_The task:_ Retype every entry exactly, down to the last character.

_Supplied entries:_

..........

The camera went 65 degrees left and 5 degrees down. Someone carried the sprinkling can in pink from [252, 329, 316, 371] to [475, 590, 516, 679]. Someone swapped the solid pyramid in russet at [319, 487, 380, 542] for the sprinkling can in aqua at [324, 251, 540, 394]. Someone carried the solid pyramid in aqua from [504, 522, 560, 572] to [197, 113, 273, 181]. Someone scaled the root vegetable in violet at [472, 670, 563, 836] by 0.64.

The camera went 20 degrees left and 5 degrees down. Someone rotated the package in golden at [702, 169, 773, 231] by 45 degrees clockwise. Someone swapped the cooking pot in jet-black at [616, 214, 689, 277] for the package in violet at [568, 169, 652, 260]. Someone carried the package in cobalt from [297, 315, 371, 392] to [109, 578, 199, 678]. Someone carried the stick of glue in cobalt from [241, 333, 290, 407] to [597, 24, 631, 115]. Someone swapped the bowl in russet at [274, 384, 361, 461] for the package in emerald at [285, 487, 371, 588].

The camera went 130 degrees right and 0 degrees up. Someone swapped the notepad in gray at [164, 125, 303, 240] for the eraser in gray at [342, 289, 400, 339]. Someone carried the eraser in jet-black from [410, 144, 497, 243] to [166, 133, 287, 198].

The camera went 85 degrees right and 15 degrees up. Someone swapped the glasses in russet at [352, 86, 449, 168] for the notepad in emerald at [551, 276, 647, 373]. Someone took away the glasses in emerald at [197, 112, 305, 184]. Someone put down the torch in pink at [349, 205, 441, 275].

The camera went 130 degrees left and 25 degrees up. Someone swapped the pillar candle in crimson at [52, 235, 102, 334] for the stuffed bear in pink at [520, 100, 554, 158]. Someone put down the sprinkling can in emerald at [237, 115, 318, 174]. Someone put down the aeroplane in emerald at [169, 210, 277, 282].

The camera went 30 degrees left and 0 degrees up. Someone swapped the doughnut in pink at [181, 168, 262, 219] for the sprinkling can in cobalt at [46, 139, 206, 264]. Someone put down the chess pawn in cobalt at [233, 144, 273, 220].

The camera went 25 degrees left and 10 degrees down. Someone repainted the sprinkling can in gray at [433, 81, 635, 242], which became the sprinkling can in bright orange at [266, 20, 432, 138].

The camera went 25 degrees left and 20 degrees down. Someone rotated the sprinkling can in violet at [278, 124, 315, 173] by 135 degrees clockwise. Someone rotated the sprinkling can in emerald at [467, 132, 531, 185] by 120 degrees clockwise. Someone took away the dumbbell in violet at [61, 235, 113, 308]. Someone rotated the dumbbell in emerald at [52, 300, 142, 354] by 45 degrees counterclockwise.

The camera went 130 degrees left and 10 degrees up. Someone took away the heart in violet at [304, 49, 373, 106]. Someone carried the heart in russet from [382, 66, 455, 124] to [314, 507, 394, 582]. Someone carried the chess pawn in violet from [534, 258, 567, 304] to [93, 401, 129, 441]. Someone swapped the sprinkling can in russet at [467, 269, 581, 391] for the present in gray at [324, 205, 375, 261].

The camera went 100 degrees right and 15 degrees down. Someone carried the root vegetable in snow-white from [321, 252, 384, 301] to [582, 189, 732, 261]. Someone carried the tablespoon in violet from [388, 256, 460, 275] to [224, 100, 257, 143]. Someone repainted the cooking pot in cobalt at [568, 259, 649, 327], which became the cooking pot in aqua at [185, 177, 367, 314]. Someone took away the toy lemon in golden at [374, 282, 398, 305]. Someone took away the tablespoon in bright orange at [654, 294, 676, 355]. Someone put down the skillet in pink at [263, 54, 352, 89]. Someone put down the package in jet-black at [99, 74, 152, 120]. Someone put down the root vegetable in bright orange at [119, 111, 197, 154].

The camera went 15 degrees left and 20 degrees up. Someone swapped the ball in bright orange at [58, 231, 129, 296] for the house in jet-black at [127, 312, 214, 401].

..........

_Answer box:_
The camera went 65 degrees left and 5 degrees down. Someone carried the sprinkling can in pink from [252, 329, 316, 371] to [475, 590, 516, 679]. Someone swapped the solid pyramid in russet at [319, 487, 380, 542] for the sprinkling can in aqua at [324, 251, 540, 394]. Someone carried the solid pyramid in aqua from [504, 522, 560, 572] to [197, 113, 273, 181]. Someone scaled the root vegetable in violet at [472, 670, 563, 836] by 0.64.

The camera went 20 degrees left and 5 degrees down. Someone rotated the package in golden at [702, 169, 773, 231] by 45 degrees clockwise. Someone swapped the cooking pot in jet-black at [616, 214, 689, 277] for the package in violet at [568, 169, 652, 260]. Someone carried the package in cobalt from [297, 315, 371, 392] to [109, 578, 199, 678]. Someone carried the stick of glue in cobalt from [241, 333, 290, 407] to [597, 24, 631, 115]. Someone swapped the bowl in russet at [274, 384, 361, 461] for the package in emerald at [285, 487, 371, 588].

The camera went 130 degrees right and 0 degrees up. Someone swapped the notepad in gray at [164, 125, 303, 240] for the eraser in gray at [342, 289, 400, 339]. Someone carried the eraser in jet-black from [410, 144, 497, 243] to [166, 133, 287, 198].

The camera went 85 degrees right and 15 degrees up. Someone swapped the glasses in russet at [352, 86, 449, 168] for the notepad in emerald at [551, 276, 647, 373]. Someone took away the glasses in emerald at [197, 112, 305, 184]. Someone put down the torch in pink at [349, 205, 441, 275].

The camera went 130 degrees left and 25 degrees up. Someone swapped the pillar candle in crimson at [52, 235, 102, 334] for the stuffed bear in pink at [520, 100, 554, 158]. Someone put down the sprinkling can in emerald at [237, 115, 318, 174]. Someone put down the aeroplane in emerald at [169, 210, 277, 282].

The camera went 30 degrees left and 0 degrees up. Someone swapped the doughnut in pink at [181, 168, 262, 219] for the sprinkling can in cobalt at [46, 139, 206, 264]. Someone put down the chess pawn in cobalt at [233, 144, 273, 220].

The camera went 25 degrees left and 10 degrees down. Someone repainted the sprinkling can in gray at [433, 81, 635, 242], which became the sprinkling can in bright orange at [266, 20, 432, 138].

The camera went 25 degrees left and 20 degrees down. Someone rotated the sprinkling can in violet at [278, 124, 315, 173] by 135 degrees clockwise. Someone rotated the sprinkling can in emerald at [467, 132, 531, 185] by 120 degrees clockwise. Someone took away the dumbbell in violet at [61, 235, 113, 308]. Someone rotated the dumbbell in emerald at [52, 300, 142, 354] by 45 degrees counterclockwise.

The camera went 130 degrees left and 10 degrees up. Someone took away the heart in violet at [304, 49, 373, 106]. Someone carried the heart in russet from [382, 66, 455, 124] to [314, 507, 394, 582]. Someone carried the chess pawn in violet from [534, 258, 567, 304] to [93, 401, 129, 441]. Someone swapped the sprinkling can in russet at [467, 269, 581, 391] for the present in gray at [324, 205, 375, 261].

The camera went 100 degrees right and 15 degrees down. Someone carried the root vegetable in snow-white from [321, 252, 384, 301] to [582, 189, 732, 261]. Someone carried the tablespoon in violet from [388, 256, 460, 275] to [224, 100, 257, 143]. Someone repainted the cooking pot in cobalt at [568, 259, 649, 327], which became the cooking pot in aqua at [185, 177, 367, 314]. Someone took away the toy lemon in golden at [374, 282, 398, 305]. Someone took away the tablespoon in bright orange at [654, 294, 676, 355]. Someone put down the skillet in pink at [263, 54, 352, 89]. Someone put down the package in jet-black at [99, 74, 152, 120]. Someone put down the root vegetable in bright orange at [119, 111, 197, 154].

The camera went 15 degrees left and 20 degrees up. Someone swapped the ball in bright orange at [58, 231, 129, 296] for the house in jet-black at [127, 312, 214, 401].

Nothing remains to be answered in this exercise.